*** DATA FOR REVIEW ***

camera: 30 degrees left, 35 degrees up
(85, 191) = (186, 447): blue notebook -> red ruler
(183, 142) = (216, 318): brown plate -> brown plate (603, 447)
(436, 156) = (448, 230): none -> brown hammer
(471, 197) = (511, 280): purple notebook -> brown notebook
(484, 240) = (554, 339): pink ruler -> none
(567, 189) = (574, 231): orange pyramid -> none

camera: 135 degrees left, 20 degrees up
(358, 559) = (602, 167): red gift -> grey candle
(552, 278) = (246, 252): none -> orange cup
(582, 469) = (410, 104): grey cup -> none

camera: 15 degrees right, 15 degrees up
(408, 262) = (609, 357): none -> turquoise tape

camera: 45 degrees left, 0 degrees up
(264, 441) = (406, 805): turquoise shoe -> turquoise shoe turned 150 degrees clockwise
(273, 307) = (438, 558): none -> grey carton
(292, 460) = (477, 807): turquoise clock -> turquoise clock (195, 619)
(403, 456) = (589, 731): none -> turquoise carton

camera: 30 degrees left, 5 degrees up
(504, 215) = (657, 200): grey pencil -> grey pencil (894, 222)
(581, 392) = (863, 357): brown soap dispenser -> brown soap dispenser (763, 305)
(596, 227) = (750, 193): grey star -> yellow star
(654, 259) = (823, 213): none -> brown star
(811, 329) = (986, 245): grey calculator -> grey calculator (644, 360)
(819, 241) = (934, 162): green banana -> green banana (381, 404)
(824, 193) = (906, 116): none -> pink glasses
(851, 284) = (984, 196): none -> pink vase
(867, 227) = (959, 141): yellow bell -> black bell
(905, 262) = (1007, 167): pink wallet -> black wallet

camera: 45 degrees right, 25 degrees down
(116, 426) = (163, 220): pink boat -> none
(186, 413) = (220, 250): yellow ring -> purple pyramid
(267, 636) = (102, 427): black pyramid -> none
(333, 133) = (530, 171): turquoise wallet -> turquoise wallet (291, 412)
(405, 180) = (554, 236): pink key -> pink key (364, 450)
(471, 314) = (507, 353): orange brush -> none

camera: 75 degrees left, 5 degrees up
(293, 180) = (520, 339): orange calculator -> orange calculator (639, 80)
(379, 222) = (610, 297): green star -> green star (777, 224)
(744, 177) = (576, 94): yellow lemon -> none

*** End of DATA FOR REVIEW ***

Output exactly the lines above, from the one holding "(811, 329) = (986, 245): grey" through the end of the data, including the first and last.

(PROBLEM SOLUTION):
(811, 329) = (986, 245): grey calculator -> grey calculator (644, 360)
(819, 241) = (934, 162): green banana -> green banana (381, 404)
(824, 193) = (906, 116): none -> pink glasses
(851, 284) = (984, 196): none -> pink vase
(867, 227) = (959, 141): yellow bell -> black bell
(905, 262) = (1007, 167): pink wallet -> black wallet

camera: 45 degrees right, 25 degrees down
(116, 426) = (163, 220): pink boat -> none
(186, 413) = (220, 250): yellow ring -> purple pyramid
(267, 636) = (102, 427): black pyramid -> none
(333, 133) = (530, 171): turquoise wallet -> turquoise wallet (291, 412)
(405, 180) = (554, 236): pink key -> pink key (364, 450)
(471, 314) = (507, 353): orange brush -> none

camera: 75 degrees left, 5 degrees up
(293, 180) = (520, 339): orange calculator -> orange calculator (639, 80)
(379, 222) = (610, 297): green star -> green star (777, 224)
(744, 177) = (576, 94): yellow lemon -> none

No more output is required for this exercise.